======== Provided data
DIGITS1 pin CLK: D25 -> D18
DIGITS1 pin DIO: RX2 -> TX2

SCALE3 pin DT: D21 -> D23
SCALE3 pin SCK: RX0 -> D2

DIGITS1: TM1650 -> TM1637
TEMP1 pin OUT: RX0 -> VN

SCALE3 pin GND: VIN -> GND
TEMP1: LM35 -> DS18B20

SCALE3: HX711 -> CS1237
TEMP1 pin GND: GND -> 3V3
================
======== Provided data
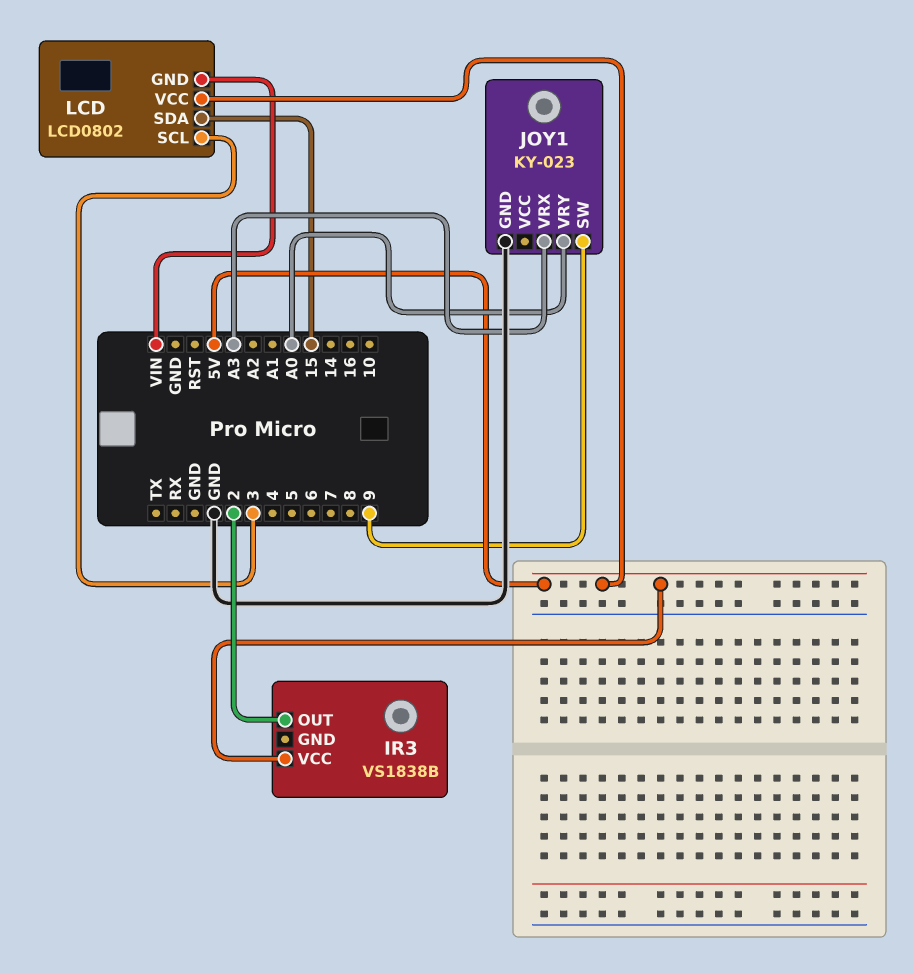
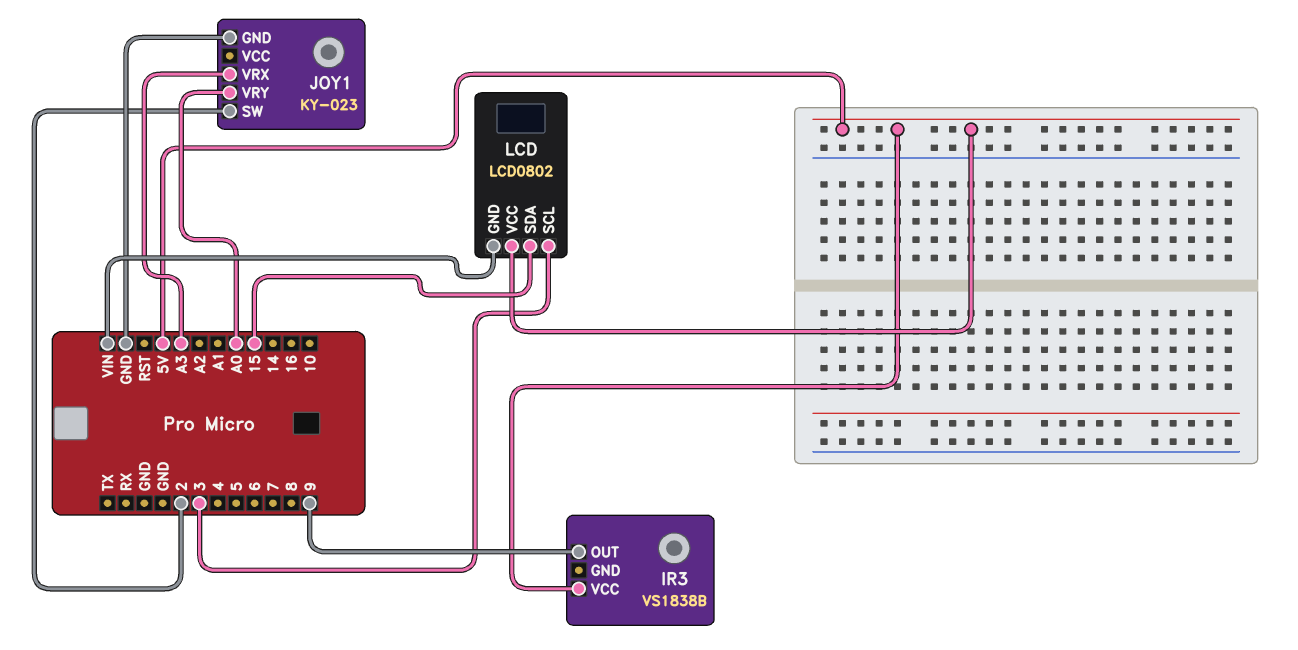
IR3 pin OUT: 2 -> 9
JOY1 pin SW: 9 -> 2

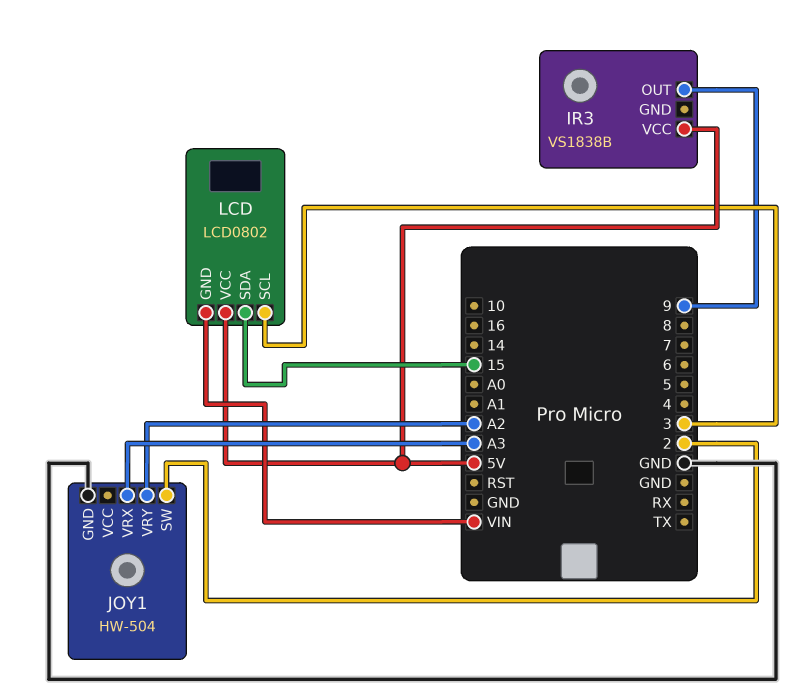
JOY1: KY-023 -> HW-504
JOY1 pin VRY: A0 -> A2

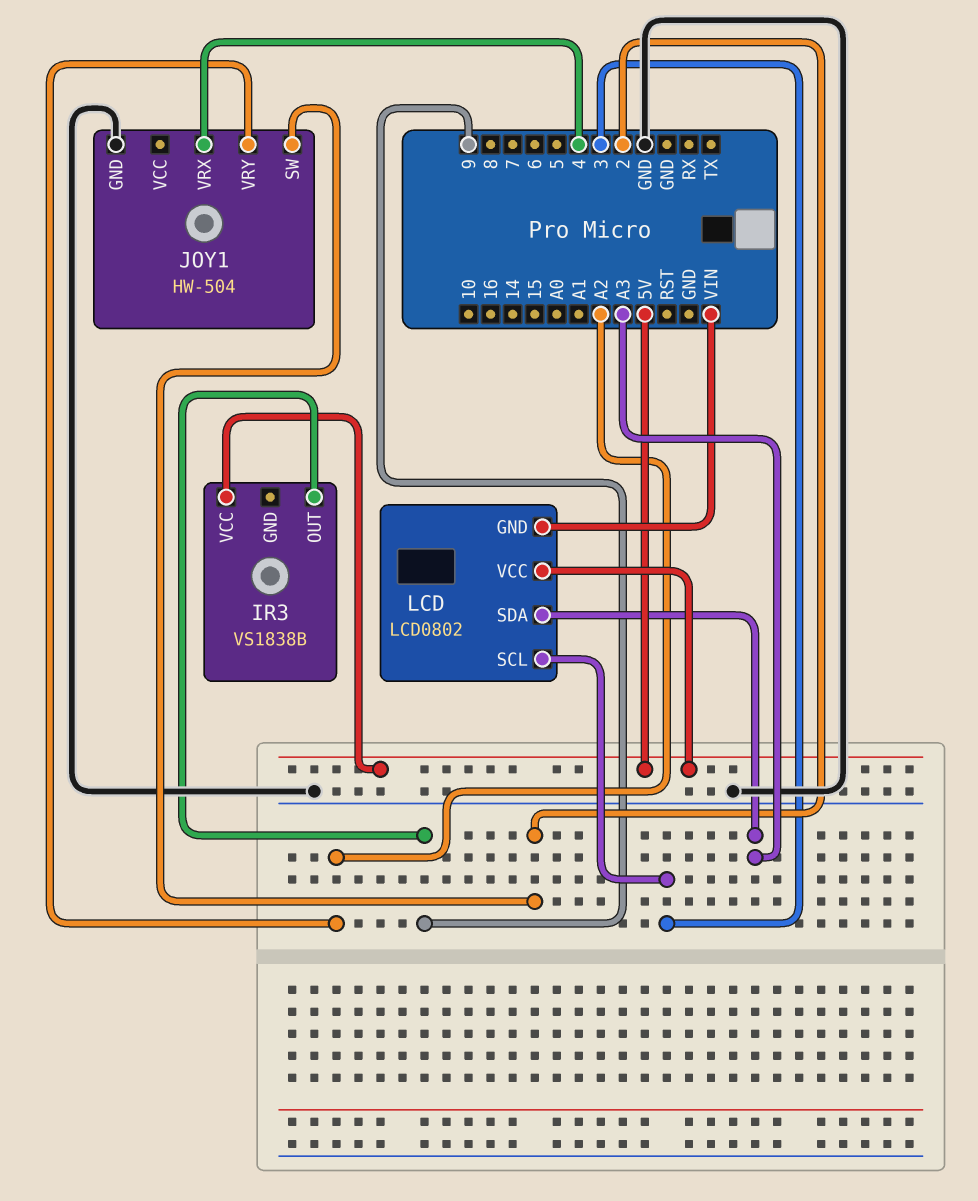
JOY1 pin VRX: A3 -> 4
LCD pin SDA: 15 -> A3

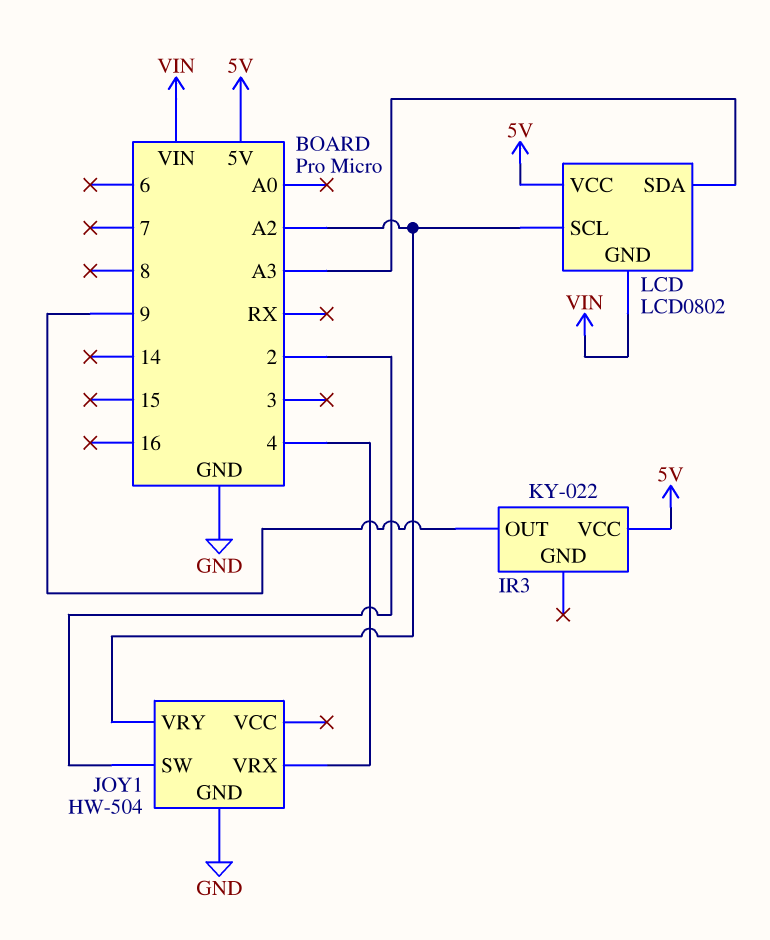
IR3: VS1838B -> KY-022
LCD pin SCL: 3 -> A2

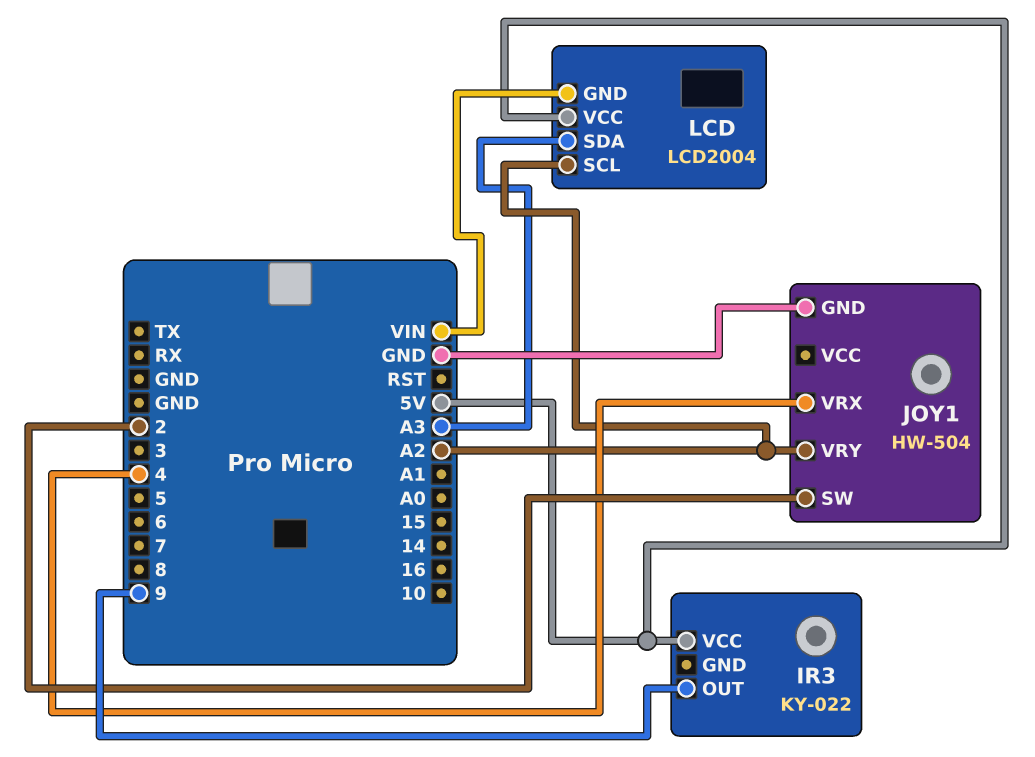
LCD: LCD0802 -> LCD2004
================
Starting at the line above that contains "JOY1 pin VRY: A0 -> A2", transcribe every line exactly through the line that contains "LCD: LCD0802 -> LCD2004", including that last one, and skip the pictures.

JOY1 pin VRY: A0 -> A2

JOY1 pin VRX: A3 -> 4
LCD pin SDA: 15 -> A3

IR3: VS1838B -> KY-022
LCD pin SCL: 3 -> A2

LCD: LCD0802 -> LCD2004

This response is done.